#### [PROMPT]
Needed from the data below: every line from the one with "R215: 47k (GND, n25) -> 47k (GND, n24)" up to and including the one with "C1: 15nF (GND, VRAW) -> 680nF (GND, VRAW)", repeated exactly and with nothing else.

[Difference listings]

+-------+

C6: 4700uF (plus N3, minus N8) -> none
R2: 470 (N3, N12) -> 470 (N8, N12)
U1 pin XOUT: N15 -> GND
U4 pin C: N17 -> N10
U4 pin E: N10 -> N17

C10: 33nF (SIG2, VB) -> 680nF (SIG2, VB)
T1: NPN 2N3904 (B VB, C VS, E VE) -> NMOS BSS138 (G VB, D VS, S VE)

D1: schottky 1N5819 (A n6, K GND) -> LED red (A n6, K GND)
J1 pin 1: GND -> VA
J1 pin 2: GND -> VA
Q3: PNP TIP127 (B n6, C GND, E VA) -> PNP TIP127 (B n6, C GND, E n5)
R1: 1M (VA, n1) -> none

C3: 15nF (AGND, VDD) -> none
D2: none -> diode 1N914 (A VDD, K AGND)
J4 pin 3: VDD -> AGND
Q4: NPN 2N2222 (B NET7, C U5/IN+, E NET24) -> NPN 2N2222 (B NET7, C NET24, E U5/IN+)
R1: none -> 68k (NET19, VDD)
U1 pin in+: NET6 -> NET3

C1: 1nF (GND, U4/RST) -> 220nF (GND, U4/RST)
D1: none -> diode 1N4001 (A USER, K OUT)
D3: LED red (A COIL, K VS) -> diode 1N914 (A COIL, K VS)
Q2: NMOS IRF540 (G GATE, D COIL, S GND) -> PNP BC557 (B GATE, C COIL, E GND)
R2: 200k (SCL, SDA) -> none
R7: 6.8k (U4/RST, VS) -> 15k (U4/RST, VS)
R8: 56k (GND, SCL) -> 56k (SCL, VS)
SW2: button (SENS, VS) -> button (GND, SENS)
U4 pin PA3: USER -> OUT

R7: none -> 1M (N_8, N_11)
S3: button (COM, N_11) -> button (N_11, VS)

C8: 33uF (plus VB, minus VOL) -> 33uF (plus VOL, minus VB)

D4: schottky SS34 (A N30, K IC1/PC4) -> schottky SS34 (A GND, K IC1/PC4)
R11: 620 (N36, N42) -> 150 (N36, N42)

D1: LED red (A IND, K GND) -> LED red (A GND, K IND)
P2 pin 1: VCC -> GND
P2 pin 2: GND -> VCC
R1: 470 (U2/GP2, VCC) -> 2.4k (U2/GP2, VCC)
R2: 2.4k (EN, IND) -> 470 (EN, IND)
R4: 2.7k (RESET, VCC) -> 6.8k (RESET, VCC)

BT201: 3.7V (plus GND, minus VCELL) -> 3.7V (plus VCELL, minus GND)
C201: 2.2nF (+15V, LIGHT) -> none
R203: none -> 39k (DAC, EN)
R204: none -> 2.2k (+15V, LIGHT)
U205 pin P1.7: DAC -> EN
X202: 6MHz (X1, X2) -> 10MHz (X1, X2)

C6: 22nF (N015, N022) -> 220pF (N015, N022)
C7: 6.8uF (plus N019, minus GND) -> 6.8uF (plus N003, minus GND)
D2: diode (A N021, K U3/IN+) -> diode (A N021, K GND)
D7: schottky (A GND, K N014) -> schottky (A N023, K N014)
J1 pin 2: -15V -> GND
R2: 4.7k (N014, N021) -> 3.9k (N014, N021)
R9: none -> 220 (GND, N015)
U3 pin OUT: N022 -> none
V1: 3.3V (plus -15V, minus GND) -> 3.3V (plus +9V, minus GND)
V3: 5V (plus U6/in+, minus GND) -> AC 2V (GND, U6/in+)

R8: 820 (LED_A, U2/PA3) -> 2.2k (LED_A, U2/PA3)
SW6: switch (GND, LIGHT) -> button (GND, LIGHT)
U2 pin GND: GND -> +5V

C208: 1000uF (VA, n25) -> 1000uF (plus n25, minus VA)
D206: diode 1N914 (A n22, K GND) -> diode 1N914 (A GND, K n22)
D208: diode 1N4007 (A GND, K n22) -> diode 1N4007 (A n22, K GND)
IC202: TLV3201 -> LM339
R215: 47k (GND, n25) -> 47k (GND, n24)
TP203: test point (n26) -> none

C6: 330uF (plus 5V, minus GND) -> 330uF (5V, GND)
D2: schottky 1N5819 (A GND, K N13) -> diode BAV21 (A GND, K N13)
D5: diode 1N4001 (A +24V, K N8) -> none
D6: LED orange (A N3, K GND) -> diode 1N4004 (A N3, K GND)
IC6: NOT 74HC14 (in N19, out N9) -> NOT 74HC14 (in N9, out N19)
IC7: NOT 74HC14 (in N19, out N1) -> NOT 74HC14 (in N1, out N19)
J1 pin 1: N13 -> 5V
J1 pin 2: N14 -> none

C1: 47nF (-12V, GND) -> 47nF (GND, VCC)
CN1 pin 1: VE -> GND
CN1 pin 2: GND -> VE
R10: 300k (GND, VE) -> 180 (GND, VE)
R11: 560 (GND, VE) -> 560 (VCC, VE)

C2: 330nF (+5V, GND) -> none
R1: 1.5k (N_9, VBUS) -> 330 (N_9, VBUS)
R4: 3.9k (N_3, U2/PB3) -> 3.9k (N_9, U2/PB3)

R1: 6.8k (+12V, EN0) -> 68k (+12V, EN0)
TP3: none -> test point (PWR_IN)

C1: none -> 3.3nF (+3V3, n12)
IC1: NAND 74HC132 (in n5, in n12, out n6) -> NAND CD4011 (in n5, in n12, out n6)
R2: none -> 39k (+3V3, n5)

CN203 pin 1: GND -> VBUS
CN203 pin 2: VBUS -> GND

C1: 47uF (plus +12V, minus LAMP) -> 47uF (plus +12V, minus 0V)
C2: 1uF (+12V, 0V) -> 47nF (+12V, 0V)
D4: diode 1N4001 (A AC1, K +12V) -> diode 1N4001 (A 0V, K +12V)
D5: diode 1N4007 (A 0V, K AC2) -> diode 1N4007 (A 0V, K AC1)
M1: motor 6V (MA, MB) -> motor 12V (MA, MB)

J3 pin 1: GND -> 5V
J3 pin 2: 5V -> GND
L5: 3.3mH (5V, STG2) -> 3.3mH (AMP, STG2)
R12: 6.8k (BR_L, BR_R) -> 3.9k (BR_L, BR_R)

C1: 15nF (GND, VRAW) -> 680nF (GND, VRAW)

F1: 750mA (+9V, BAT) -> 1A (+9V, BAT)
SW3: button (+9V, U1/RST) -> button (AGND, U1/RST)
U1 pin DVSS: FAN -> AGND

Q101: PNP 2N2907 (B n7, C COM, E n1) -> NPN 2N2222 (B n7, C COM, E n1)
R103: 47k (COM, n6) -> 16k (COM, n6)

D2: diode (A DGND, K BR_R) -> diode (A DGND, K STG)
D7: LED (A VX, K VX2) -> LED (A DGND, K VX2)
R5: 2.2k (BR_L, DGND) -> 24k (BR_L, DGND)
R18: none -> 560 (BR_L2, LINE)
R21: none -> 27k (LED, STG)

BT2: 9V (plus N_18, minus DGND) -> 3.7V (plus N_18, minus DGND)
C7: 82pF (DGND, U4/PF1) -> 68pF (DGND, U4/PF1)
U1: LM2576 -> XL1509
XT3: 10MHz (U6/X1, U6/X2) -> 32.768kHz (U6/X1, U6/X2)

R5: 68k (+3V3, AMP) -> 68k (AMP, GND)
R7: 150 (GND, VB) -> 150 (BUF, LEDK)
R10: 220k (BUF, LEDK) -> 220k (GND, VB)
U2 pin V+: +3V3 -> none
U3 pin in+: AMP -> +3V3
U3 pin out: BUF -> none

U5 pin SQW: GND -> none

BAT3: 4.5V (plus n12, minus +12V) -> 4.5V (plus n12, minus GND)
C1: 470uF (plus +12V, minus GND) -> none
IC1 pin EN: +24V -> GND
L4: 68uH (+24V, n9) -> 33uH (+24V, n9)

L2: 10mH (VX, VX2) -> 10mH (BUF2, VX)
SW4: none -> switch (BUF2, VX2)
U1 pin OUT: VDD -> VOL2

+-------+

#### [EXERCISE RESULT]
R215: 47k (GND, n25) -> 47k (GND, n24)
TP203: test point (n26) -> none

C6: 330uF (plus 5V, minus GND) -> 330uF (5V, GND)
D2: schottky 1N5819 (A GND, K N13) -> diode BAV21 (A GND, K N13)
D5: diode 1N4001 (A +24V, K N8) -> none
D6: LED orange (A N3, K GND) -> diode 1N4004 (A N3, K GND)
IC6: NOT 74HC14 (in N19, out N9) -> NOT 74HC14 (in N9, out N19)
IC7: NOT 74HC14 (in N19, out N1) -> NOT 74HC14 (in N1, out N19)
J1 pin 1: N13 -> 5V
J1 pin 2: N14 -> none

C1: 47nF (-12V, GND) -> 47nF (GND, VCC)
CN1 pin 1: VE -> GND
CN1 pin 2: GND -> VE
R10: 300k (GND, VE) -> 180 (GND, VE)
R11: 560 (GND, VE) -> 560 (VCC, VE)

C2: 330nF (+5V, GND) -> none
R1: 1.5k (N_9, VBUS) -> 330 (N_9, VBUS)
R4: 3.9k (N_3, U2/PB3) -> 3.9k (N_9, U2/PB3)

R1: 6.8k (+12V, EN0) -> 68k (+12V, EN0)
TP3: none -> test point (PWR_IN)

C1: none -> 3.3nF (+3V3, n12)
IC1: NAND 74HC132 (in n5, in n12, out n6) -> NAND CD4011 (in n5, in n12, out n6)
R2: none -> 39k (+3V3, n5)

CN203 pin 1: GND -> VBUS
CN203 pin 2: VBUS -> GND

C1: 47uF (plus +12V, minus LAMP) -> 47uF (plus +12V, minus 0V)
C2: 1uF (+12V, 0V) -> 47nF (+12V, 0V)
D4: diode 1N4001 (A AC1, K +12V) -> diode 1N4001 (A 0V, K +12V)
D5: diode 1N4007 (A 0V, K AC2) -> diode 1N4007 (A 0V, K AC1)
M1: motor 6V (MA, MB) -> motor 12V (MA, MB)

J3 pin 1: GND -> 5V
J3 pin 2: 5V -> GND
L5: 3.3mH (5V, STG2) -> 3.3mH (AMP, STG2)
R12: 6.8k (BR_L, BR_R) -> 3.9k (BR_L, BR_R)

C1: 15nF (GND, VRAW) -> 680nF (GND, VRAW)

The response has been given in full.